■ Records ■
----------

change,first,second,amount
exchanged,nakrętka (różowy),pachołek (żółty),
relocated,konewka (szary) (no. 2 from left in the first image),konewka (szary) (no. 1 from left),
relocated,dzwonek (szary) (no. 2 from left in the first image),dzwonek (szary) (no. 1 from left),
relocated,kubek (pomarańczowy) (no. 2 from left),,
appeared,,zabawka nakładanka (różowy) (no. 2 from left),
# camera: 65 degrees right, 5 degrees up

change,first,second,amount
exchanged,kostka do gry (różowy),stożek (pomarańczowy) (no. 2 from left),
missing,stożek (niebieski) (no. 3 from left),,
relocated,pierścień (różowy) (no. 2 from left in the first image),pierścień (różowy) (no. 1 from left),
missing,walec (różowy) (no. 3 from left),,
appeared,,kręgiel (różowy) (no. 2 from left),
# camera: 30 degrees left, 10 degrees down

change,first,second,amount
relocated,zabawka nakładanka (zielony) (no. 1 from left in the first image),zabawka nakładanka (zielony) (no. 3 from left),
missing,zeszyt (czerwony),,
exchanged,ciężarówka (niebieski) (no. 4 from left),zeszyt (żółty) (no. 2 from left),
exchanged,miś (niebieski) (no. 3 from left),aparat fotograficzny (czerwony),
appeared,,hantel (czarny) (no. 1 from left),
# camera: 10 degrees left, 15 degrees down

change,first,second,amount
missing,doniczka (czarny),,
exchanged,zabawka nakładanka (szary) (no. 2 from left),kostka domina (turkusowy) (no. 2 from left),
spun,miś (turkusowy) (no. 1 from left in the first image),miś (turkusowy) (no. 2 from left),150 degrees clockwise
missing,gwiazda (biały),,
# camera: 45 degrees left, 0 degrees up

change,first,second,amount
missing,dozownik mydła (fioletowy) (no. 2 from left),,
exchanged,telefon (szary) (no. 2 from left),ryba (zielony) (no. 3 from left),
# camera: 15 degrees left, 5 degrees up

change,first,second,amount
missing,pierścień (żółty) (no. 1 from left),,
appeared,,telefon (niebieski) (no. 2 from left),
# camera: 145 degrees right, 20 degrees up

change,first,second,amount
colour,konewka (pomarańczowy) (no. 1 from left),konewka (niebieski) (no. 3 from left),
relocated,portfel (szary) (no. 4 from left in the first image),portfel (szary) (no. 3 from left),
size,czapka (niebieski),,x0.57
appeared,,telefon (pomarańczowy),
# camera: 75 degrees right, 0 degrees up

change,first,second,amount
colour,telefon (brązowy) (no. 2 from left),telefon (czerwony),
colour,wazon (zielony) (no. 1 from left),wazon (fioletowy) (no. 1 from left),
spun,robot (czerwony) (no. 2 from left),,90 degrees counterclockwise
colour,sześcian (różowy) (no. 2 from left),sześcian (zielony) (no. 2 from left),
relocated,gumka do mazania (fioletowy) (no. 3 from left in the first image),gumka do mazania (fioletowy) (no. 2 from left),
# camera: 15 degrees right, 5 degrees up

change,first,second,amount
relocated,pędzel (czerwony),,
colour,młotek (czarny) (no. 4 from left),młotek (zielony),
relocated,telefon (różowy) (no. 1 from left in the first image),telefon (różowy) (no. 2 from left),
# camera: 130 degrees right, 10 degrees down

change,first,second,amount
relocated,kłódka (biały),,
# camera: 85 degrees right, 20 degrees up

----------

■ Your goal ■
Set every record down word for word, omitting none.

■ Your solution ■
change,first,second,amount
exchanged,nakrętka (różowy),pachołek (żółty),
relocated,konewka (szary) (no. 2 from left in the first image),konewka (szary) (no. 1 from left),
relocated,dzwonek (szary) (no. 2 from left in the first image),dzwonek (szary) (no. 1 from left),
relocated,kubek (pomarańczowy) (no. 2 from left),,
appeared,,zabawka nakładanka (różowy) (no. 2 from left),
# camera: 65 degrees right, 5 degrees up

change,first,second,amount
exchanged,kostka do gry (różowy),stożek (pomarańczowy) (no. 2 from left),
missing,stożek (niebieski) (no. 3 from left),,
relocated,pierścień (różowy) (no. 2 from left in the first image),pierścień (różowy) (no. 1 from left),
missing,walec (różowy) (no. 3 from left),,
appeared,,kręgiel (różowy) (no. 2 from left),
# camera: 30 degrees left, 10 degrees down

change,first,second,amount
relocated,zabawka nakładanka (zielony) (no. 1 from left in the first image),zabawka nakładanka (zielony) (no. 3 from left),
missing,zeszyt (czerwony),,
exchanged,ciężarówka (niebieski) (no. 4 from left),zeszyt (żółty) (no. 2 from left),
exchanged,miś (niebieski) (no. 3 from left),aparat fotograficzny (czerwony),
appeared,,hantel (czarny) (no. 1 from left),
# camera: 10 degrees left, 15 degrees down

change,first,second,amount
missing,doniczka (czarny),,
exchanged,zabawka nakładanka (szary) (no. 2 from left),kostka domina (turkusowy) (no. 2 from left),
spun,miś (turkusowy) (no. 1 from left in the first image),miś (turkusowy) (no. 2 from left),150 degrees clockwise
missing,gwiazda (biały),,
# camera: 45 degrees left, 0 degrees up

change,first,second,amount
missing,dozownik mydła (fioletowy) (no. 2 from left),,
exchanged,telefon (szary) (no. 2 from left),ryba (zielony) (no. 3 from left),
# camera: 15 degrees left, 5 degrees up

change,first,second,amount
missing,pierścień (żółty) (no. 1 from left),,
appeared,,telefon (niebieski) (no. 2 from left),
# camera: 145 degrees right, 20 degrees up

change,first,second,amount
colour,konewka (pomarańczowy) (no. 1 from left),konewka (niebieski) (no. 3 from left),
relocated,portfel (szary) (no. 4 from left in the first image),portfel (szary) (no. 3 from left),
size,czapka (niebieski),,x0.57
appeared,,telefon (pomarańczowy),
# camera: 75 degrees right, 0 degrees up

change,first,second,amount
colour,telefon (brązowy) (no. 2 from left),telefon (czerwony),
colour,wazon (zielony) (no. 1 from left),wazon (fioletowy) (no. 1 from left),
spun,robot (czerwony) (no. 2 from left),,90 degrees counterclockwise
colour,sześcian (różowy) (no. 2 from left),sześcian (zielony) (no. 2 from left),
relocated,gumka do mazania (fioletowy) (no. 3 from left in the first image),gumka do mazania (fioletowy) (no. 2 from left),
# camera: 15 degrees right, 5 degrees up

change,first,second,amount
relocated,pędzel (czerwony),,
colour,młotek (czarny) (no. 4 from left),młotek (zielony),
relocated,telefon (różowy) (no. 1 from left in the first image),telefon (różowy) (no. 2 from left),
# camera: 130 degrees right, 10 degrees down

change,first,second,amount
relocated,kłódka (biały),,
# camera: 85 degrees right, 20 degrees up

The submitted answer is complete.